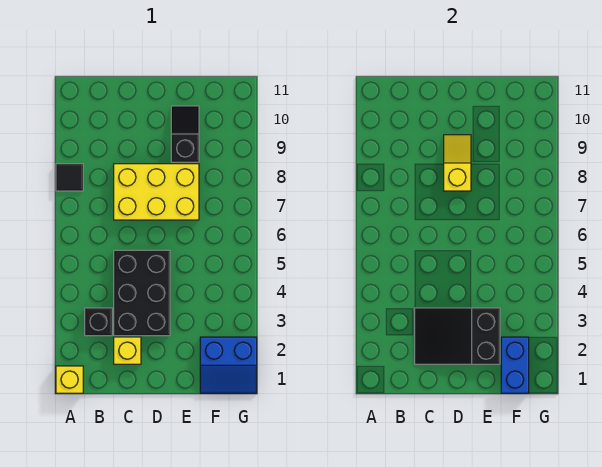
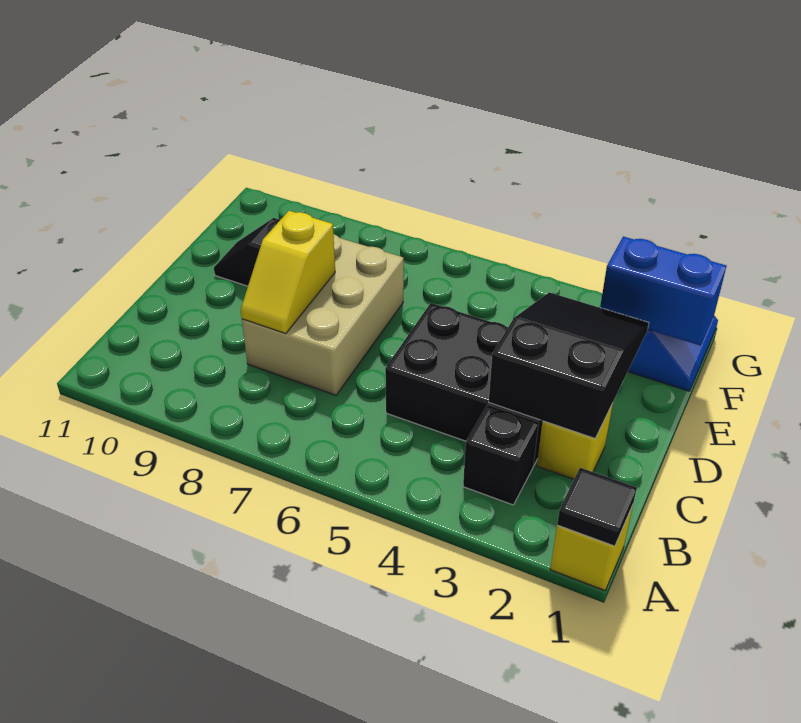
black 1x1 tile [56,164,83,191] -> black 1x1 tile moved to [557,468,637,546]
black 2x3 slope [415,308,500,364] -> black 2x3 slope turned to [489,292,649,438]
yellow 2x3 brick [114,164,199,220] -> tan 2x3 brick [242,234,404,395]
yellow 1x2 slope [444,135,471,191] -> yellow 1x2 slope turned to [241,211,335,334]

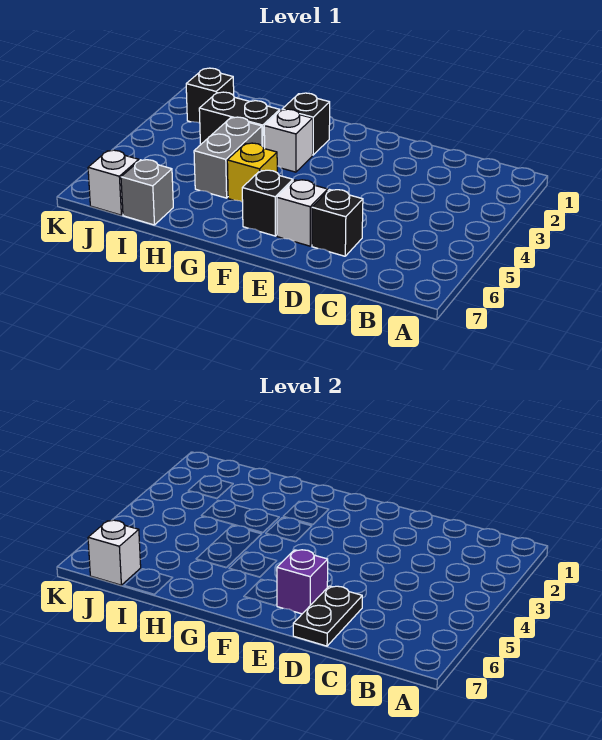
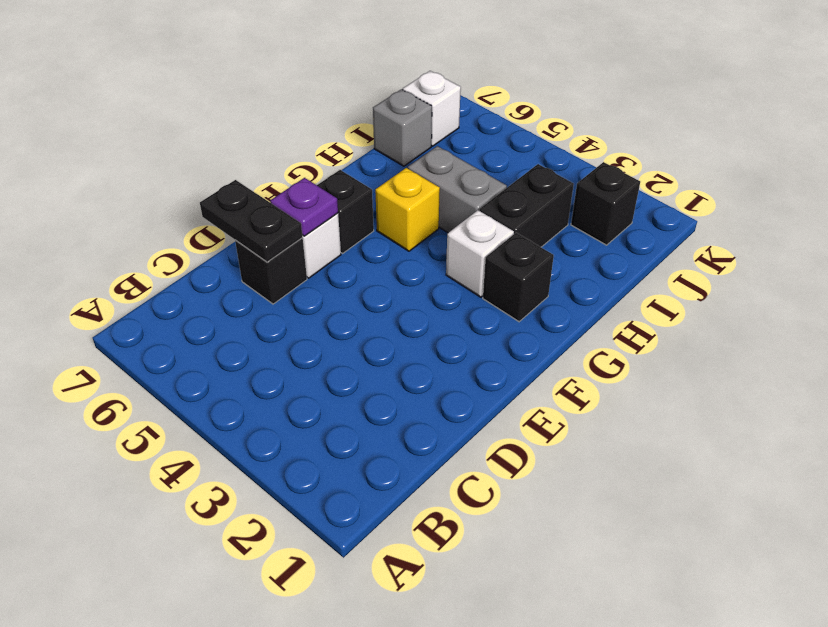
purple 1x1 brick [277,550,328,614] -> purple 1x1 plate [270,178,338,236]
white 1x1 brick [88,520,141,585] -> none

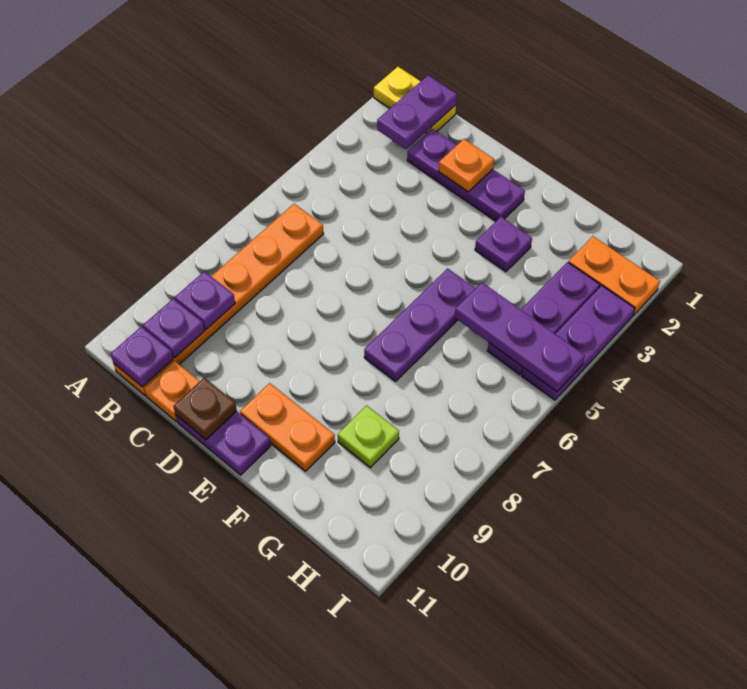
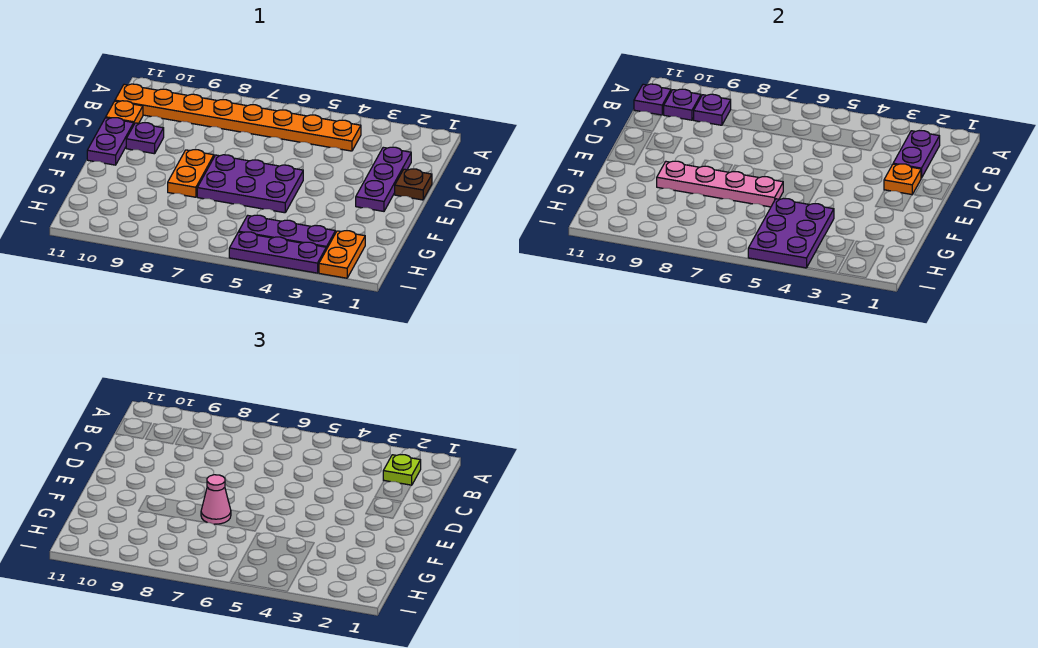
yellow 1x2 plate [374,67,456,133] -> none
purple 1x2 plate [377,75,457,149] -> purple 1x2 plate turned to [893,131,940,178]
orange 1x6 plate [113,204,323,395] -> orange 1x8 plate [115,84,361,151]
brown 1x1 plate [173,378,237,440] -> brown 1x1 plate moved to [395,169,432,200]
orange 1x2 plate [240,383,335,471] -> orange 1x2 plate moved to [168,150,214,197]
purple 1x1 plate [475,217,532,272] -> purple 1x1 plate moved to [126,123,164,154]
purple 1x3 plate [364,268,476,381] -> purple 2x3 plate [197,155,303,213]
none -> pink 1x4 plate [657,161,783,207]
none -> pink 1x1 cone [201,475,231,524]
purple 1x3 plate [455,283,585,392] -> purple 2x3 plate [748,198,834,268]
lime 1x1 plate [338,406,399,468] -> lime 1x1 plate moved to [383,455,421,485]

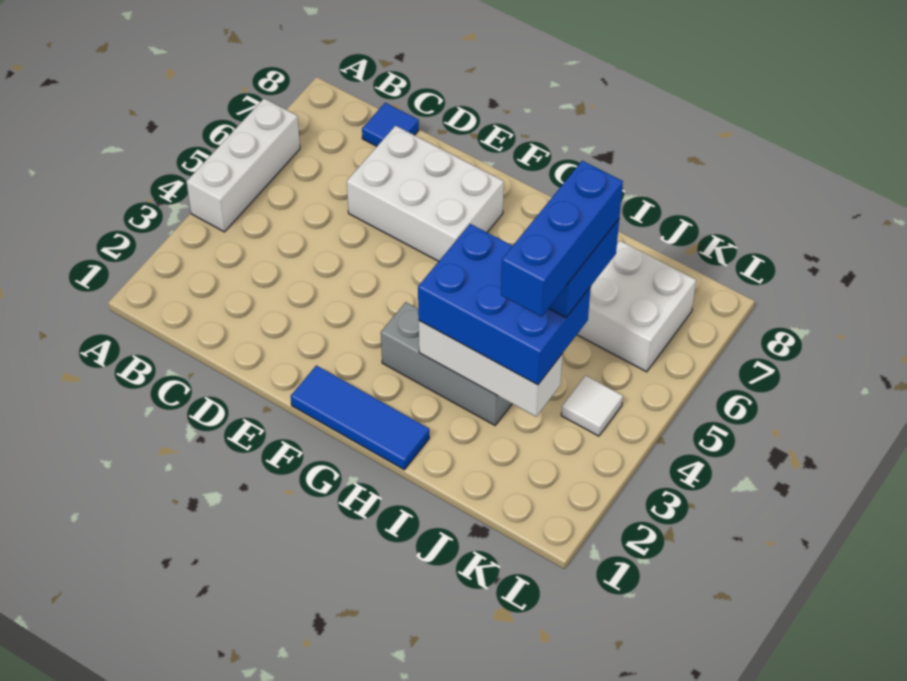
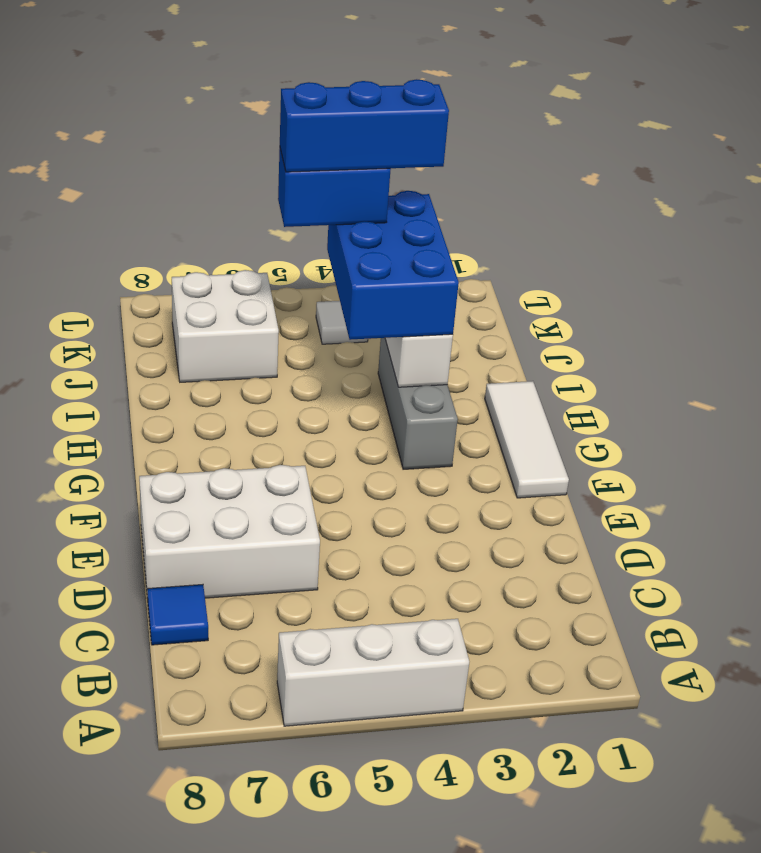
white 2x3 brick [347,126,504,261] -> white 2x3 brick turned to [139,465,320,598]
blue 1x3 tile [291,365,429,470] -> white 1x3 tile [485,381,569,498]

........

Task description ->
Only the lines above from the line containing "yellow 1x2 plate [374,67,456,133] -> none" through the line containing "purple 1x3 plate [364,268,476,381]" should be retyped, exactly and with both ends included.

Answer space ->
yellow 1x2 plate [374,67,456,133] -> none
purple 1x2 plate [377,75,457,149] -> purple 1x2 plate turned to [893,131,940,178]
orange 1x6 plate [113,204,323,395] -> orange 1x8 plate [115,84,361,151]
brown 1x1 plate [173,378,237,440] -> brown 1x1 plate moved to [395,169,432,200]
orange 1x2 plate [240,383,335,471] -> orange 1x2 plate moved to [168,150,214,197]
purple 1x1 plate [475,217,532,272] -> purple 1x1 plate moved to [126,123,164,154]
purple 1x3 plate [364,268,476,381] -> purple 2x3 plate [197,155,303,213]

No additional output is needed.